▶ **Exercise details**:
Reproduce precisely the lines of the listing below, starting with the line that contains "none -> grey shoe [42,224,162,305]" and stopping after the line that contains "none -> brown mushroom [417,434,465,483]"; include nothing else.

### Source material ###

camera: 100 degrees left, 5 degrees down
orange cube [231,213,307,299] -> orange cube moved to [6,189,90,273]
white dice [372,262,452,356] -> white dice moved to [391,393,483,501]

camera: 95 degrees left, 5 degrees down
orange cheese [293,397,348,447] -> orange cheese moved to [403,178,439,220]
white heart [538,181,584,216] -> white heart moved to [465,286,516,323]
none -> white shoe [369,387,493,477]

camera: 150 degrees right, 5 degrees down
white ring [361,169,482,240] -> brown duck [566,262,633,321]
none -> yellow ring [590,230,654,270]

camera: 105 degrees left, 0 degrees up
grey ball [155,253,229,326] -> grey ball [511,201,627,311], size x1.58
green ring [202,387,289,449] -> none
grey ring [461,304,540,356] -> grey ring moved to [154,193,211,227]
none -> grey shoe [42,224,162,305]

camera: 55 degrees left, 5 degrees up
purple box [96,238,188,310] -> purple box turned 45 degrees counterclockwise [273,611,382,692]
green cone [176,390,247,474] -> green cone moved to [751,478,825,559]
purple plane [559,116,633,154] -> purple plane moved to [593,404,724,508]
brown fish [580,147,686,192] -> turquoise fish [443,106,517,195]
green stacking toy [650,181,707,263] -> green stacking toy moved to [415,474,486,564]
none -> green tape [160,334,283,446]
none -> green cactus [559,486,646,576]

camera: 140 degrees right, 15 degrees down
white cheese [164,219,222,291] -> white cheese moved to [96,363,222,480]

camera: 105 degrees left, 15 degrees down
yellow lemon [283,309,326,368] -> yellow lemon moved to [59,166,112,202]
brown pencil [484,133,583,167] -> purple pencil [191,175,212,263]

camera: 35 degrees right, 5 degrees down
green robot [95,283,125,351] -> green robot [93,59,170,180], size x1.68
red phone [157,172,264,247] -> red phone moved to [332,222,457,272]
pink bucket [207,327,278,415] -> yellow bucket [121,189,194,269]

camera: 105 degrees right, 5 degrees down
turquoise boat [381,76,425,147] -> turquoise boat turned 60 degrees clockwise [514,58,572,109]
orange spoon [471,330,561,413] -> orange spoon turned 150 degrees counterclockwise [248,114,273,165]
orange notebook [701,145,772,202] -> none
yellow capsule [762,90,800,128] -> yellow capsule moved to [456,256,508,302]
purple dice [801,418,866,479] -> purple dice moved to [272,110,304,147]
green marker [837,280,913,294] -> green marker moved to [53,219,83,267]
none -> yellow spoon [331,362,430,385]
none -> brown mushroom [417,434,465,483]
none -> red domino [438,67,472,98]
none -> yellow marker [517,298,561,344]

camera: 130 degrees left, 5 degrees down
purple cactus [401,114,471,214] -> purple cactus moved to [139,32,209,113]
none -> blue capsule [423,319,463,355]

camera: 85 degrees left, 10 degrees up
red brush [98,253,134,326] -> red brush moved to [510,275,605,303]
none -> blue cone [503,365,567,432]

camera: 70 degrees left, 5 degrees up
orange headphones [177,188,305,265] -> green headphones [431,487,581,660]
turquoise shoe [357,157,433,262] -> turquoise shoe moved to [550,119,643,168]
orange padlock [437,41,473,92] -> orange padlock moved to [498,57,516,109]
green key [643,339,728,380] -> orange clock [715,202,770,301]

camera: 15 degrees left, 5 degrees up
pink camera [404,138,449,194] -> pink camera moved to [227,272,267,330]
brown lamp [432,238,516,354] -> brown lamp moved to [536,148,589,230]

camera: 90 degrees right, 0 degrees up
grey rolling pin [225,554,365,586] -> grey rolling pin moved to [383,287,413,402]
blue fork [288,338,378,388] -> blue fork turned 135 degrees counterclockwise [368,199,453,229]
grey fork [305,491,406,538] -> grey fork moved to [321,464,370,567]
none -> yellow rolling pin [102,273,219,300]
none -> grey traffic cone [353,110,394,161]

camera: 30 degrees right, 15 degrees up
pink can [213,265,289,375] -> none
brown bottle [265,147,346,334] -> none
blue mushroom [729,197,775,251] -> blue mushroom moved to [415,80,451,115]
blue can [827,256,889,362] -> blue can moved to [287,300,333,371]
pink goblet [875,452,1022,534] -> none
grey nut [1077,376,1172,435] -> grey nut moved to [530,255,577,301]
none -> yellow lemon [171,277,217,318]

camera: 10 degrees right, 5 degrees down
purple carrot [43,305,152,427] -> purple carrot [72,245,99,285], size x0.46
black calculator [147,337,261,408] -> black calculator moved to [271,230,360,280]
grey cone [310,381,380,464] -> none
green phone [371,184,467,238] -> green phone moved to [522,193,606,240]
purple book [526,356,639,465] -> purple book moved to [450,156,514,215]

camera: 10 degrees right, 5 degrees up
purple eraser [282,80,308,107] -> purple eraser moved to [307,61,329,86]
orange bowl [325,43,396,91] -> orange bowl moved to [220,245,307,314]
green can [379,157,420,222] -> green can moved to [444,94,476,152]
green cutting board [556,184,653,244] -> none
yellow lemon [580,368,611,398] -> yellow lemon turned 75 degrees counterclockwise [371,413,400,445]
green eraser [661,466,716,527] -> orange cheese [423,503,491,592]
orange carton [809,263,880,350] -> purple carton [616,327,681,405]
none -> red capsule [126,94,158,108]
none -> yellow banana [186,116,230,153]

###

▶ **Task response**:
none -> grey shoe [42,224,162,305]

camera: 55 degrees left, 5 degrees up
purple box [96,238,188,310] -> purple box turned 45 degrees counterclockwise [273,611,382,692]
green cone [176,390,247,474] -> green cone moved to [751,478,825,559]
purple plane [559,116,633,154] -> purple plane moved to [593,404,724,508]
brown fish [580,147,686,192] -> turquoise fish [443,106,517,195]
green stacking toy [650,181,707,263] -> green stacking toy moved to [415,474,486,564]
none -> green tape [160,334,283,446]
none -> green cactus [559,486,646,576]

camera: 140 degrees right, 15 degrees down
white cheese [164,219,222,291] -> white cheese moved to [96,363,222,480]

camera: 105 degrees left, 15 degrees down
yellow lemon [283,309,326,368] -> yellow lemon moved to [59,166,112,202]
brown pencil [484,133,583,167] -> purple pencil [191,175,212,263]

camera: 35 degrees right, 5 degrees down
green robot [95,283,125,351] -> green robot [93,59,170,180], size x1.68
red phone [157,172,264,247] -> red phone moved to [332,222,457,272]
pink bucket [207,327,278,415] -> yellow bucket [121,189,194,269]

camera: 105 degrees right, 5 degrees down
turquoise boat [381,76,425,147] -> turquoise boat turned 60 degrees clockwise [514,58,572,109]
orange spoon [471,330,561,413] -> orange spoon turned 150 degrees counterclockwise [248,114,273,165]
orange notebook [701,145,772,202] -> none
yellow capsule [762,90,800,128] -> yellow capsule moved to [456,256,508,302]
purple dice [801,418,866,479] -> purple dice moved to [272,110,304,147]
green marker [837,280,913,294] -> green marker moved to [53,219,83,267]
none -> yellow spoon [331,362,430,385]
none -> brown mushroom [417,434,465,483]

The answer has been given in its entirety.